_ABOUT THIS EXERCISE_:
Write out exactly the line containing "U5 pin WP: GND -> none" along with each line that follows it in the records below, and no others.

_GIVEN DATA_:
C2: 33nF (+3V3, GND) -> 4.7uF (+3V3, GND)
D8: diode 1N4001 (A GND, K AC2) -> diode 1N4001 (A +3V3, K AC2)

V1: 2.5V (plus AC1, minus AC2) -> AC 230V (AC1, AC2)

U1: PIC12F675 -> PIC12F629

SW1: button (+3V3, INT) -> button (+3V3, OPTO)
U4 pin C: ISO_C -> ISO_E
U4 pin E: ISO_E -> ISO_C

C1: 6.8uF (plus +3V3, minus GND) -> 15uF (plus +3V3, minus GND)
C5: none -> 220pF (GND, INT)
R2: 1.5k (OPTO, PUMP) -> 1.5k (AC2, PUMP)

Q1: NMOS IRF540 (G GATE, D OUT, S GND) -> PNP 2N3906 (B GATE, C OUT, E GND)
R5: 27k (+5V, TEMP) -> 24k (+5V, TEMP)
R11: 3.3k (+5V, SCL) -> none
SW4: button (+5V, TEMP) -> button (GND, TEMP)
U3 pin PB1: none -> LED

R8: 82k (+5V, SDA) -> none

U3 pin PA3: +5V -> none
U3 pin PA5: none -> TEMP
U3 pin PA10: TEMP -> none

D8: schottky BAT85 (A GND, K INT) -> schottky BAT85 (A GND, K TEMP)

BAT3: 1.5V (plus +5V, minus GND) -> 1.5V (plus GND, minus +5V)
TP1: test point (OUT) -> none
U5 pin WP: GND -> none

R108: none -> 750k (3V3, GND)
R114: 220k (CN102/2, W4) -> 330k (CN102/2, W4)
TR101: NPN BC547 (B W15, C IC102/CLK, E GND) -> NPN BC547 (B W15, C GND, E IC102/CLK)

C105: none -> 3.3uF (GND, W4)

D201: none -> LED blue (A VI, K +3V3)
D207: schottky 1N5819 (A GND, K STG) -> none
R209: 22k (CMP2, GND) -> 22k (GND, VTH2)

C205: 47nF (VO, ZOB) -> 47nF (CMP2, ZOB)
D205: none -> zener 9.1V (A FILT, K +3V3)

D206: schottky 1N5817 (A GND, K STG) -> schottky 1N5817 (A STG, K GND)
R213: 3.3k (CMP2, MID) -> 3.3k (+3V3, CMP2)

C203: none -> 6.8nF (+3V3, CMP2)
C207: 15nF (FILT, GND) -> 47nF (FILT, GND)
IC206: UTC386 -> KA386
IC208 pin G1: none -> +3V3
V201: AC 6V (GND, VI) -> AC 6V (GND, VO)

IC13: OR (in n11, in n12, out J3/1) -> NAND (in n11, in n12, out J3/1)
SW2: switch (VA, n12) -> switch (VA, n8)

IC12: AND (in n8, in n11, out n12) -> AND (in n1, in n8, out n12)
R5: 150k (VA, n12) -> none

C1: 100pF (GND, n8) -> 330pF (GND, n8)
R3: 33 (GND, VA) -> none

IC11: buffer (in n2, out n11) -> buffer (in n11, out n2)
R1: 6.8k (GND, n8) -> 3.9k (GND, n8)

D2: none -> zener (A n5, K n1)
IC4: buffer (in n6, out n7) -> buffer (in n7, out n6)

_SOLUTION BELOW_:
U5 pin WP: GND -> none

R108: none -> 750k (3V3, GND)
R114: 220k (CN102/2, W4) -> 330k (CN102/2, W4)
TR101: NPN BC547 (B W15, C IC102/CLK, E GND) -> NPN BC547 (B W15, C GND, E IC102/CLK)

C105: none -> 3.3uF (GND, W4)

D201: none -> LED blue (A VI, K +3V3)
D207: schottky 1N5819 (A GND, K STG) -> none
R209: 22k (CMP2, GND) -> 22k (GND, VTH2)

C205: 47nF (VO, ZOB) -> 47nF (CMP2, ZOB)
D205: none -> zener 9.1V (A FILT, K +3V3)

D206: schottky 1N5817 (A GND, K STG) -> schottky 1N5817 (A STG, K GND)
R213: 3.3k (CMP2, MID) -> 3.3k (+3V3, CMP2)

C203: none -> 6.8nF (+3V3, CMP2)
C207: 15nF (FILT, GND) -> 47nF (FILT, GND)
IC206: UTC386 -> KA386
IC208 pin G1: none -> +3V3
V201: AC 6V (GND, VI) -> AC 6V (GND, VO)

IC13: OR (in n11, in n12, out J3/1) -> NAND (in n11, in n12, out J3/1)
SW2: switch (VA, n12) -> switch (VA, n8)

IC12: AND (in n8, in n11, out n12) -> AND (in n1, in n8, out n12)
R5: 150k (VA, n12) -> none

C1: 100pF (GND, n8) -> 330pF (GND, n8)
R3: 33 (GND, VA) -> none

IC11: buffer (in n2, out n11) -> buffer (in n11, out n2)
R1: 6.8k (GND, n8) -> 3.9k (GND, n8)

D2: none -> zener (A n5, K n1)
IC4: buffer (in n6, out n7) -> buffer (in n7, out n6)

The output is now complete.